> **TASK TO CARRY OUT**: There is material below. Print exactly the lines starting at the line with "camera: 85 degrees right, 5 degrees down" and ending at the line with "bol (rose) |", ends included, and no others.

> **SUPPLIED DATA**:
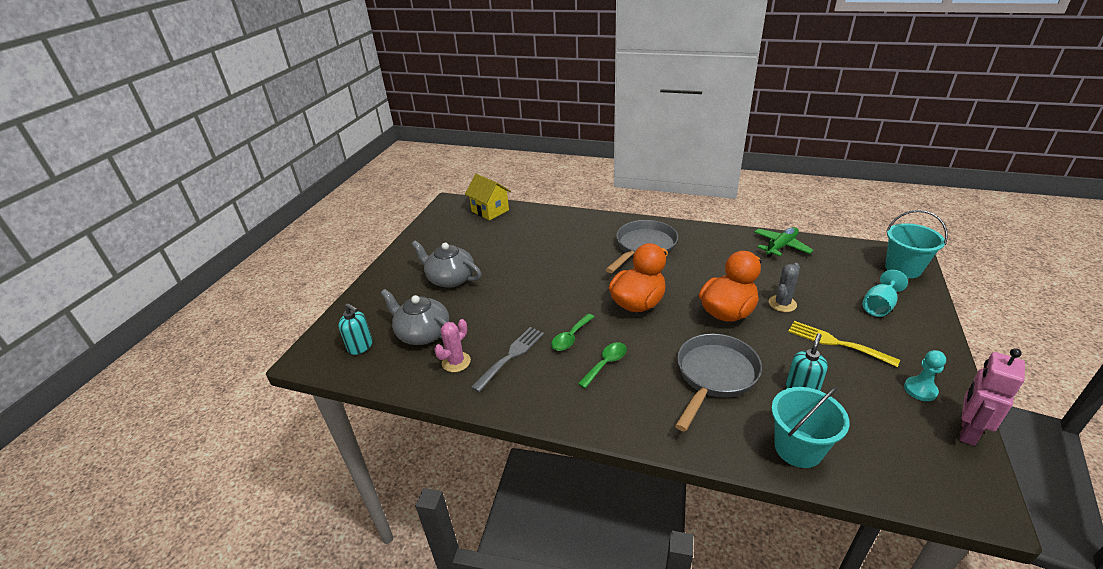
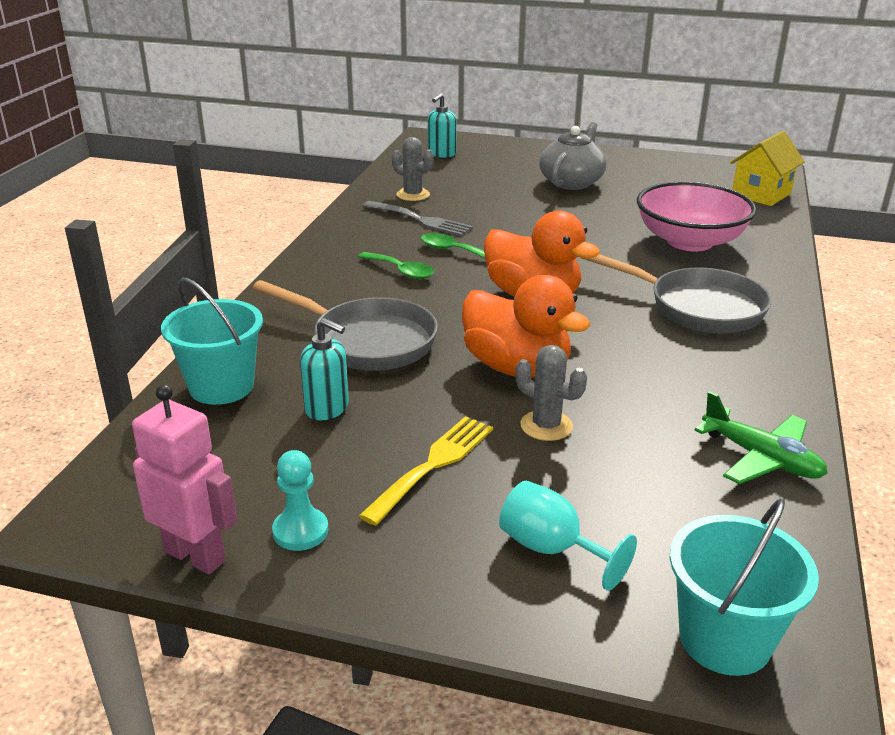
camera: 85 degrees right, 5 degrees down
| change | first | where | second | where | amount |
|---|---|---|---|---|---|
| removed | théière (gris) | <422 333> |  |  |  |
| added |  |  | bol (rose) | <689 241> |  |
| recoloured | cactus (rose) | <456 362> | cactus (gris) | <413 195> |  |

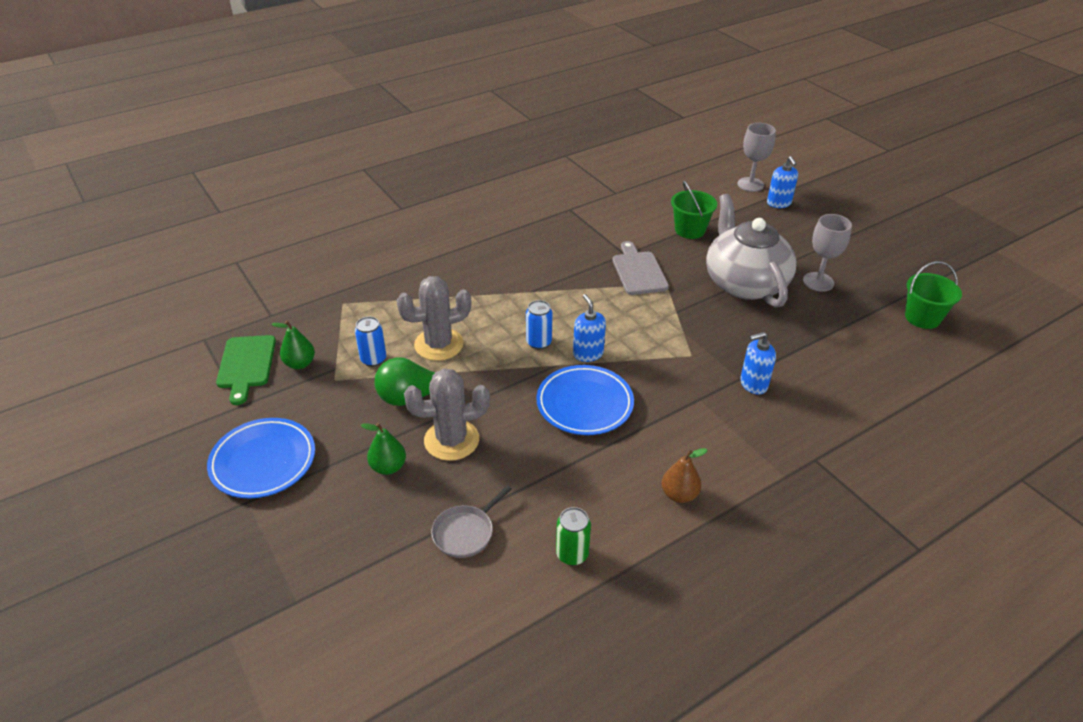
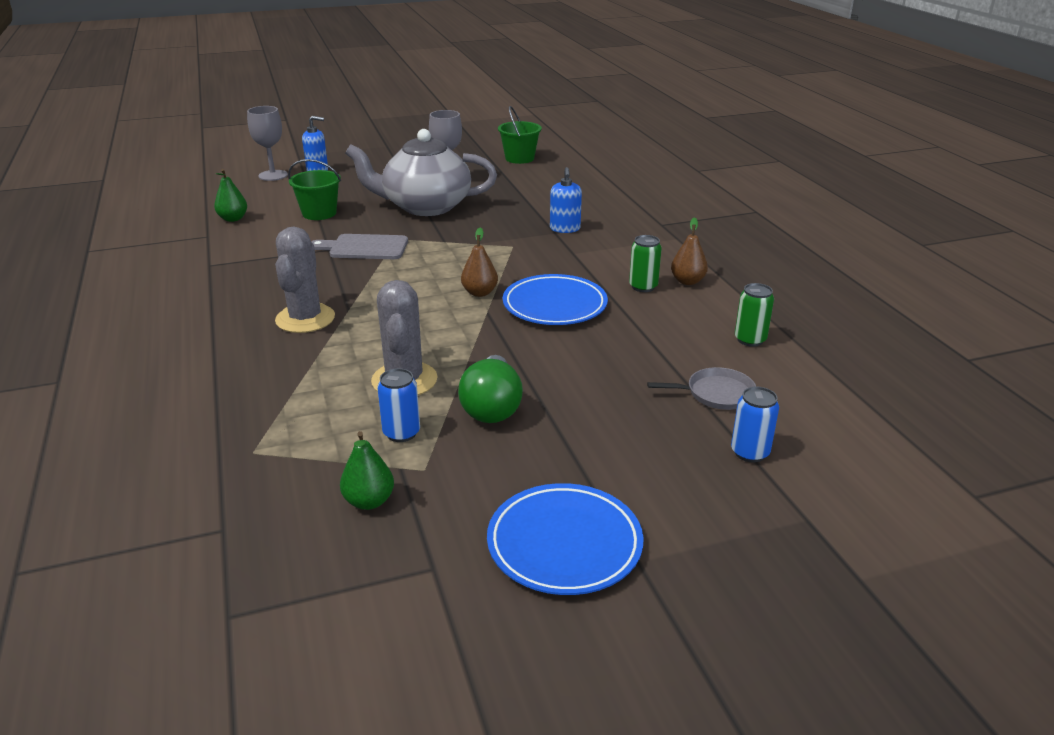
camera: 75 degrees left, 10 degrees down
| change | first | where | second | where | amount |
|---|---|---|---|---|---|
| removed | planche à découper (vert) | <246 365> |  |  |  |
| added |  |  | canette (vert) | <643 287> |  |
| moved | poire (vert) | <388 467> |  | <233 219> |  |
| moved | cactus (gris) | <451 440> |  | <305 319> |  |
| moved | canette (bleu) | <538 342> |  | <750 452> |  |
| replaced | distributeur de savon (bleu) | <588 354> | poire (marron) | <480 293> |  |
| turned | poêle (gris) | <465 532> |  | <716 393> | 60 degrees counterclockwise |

* * *

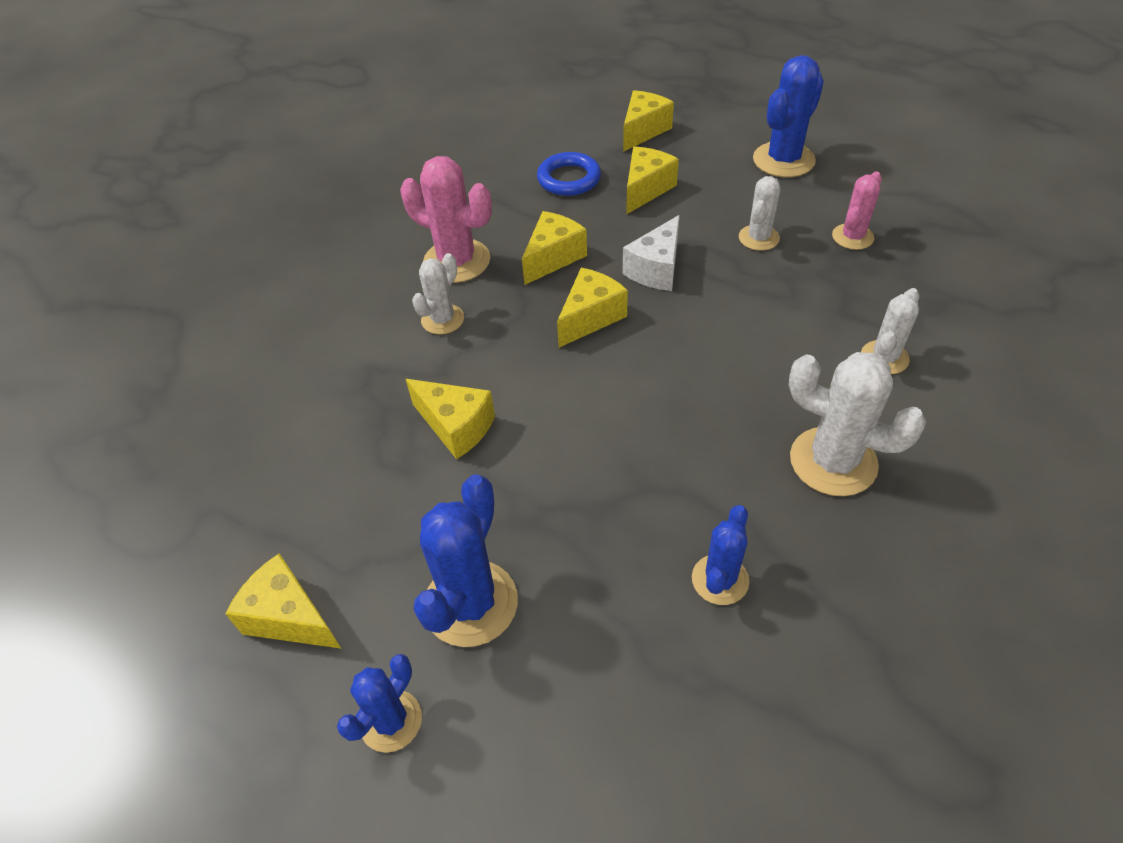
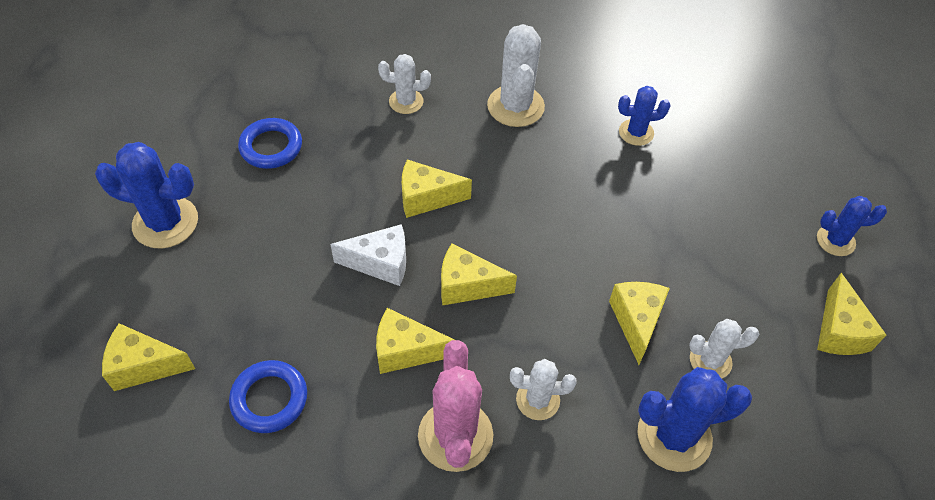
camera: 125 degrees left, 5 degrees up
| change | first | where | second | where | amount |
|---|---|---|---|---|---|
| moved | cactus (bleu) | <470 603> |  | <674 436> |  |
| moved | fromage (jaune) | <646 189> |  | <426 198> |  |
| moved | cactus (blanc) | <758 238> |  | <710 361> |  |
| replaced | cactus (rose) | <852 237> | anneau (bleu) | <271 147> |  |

> **OUTPUT FOR THIS TASK**:
camera: 85 degrees right, 5 degrees down
| change | first | where | second | where | amount |
|---|---|---|---|---|---|
| removed | théière (gris) | <422 333> |  |  |  |
| added |  |  | bol (rose) | <689 241> |  |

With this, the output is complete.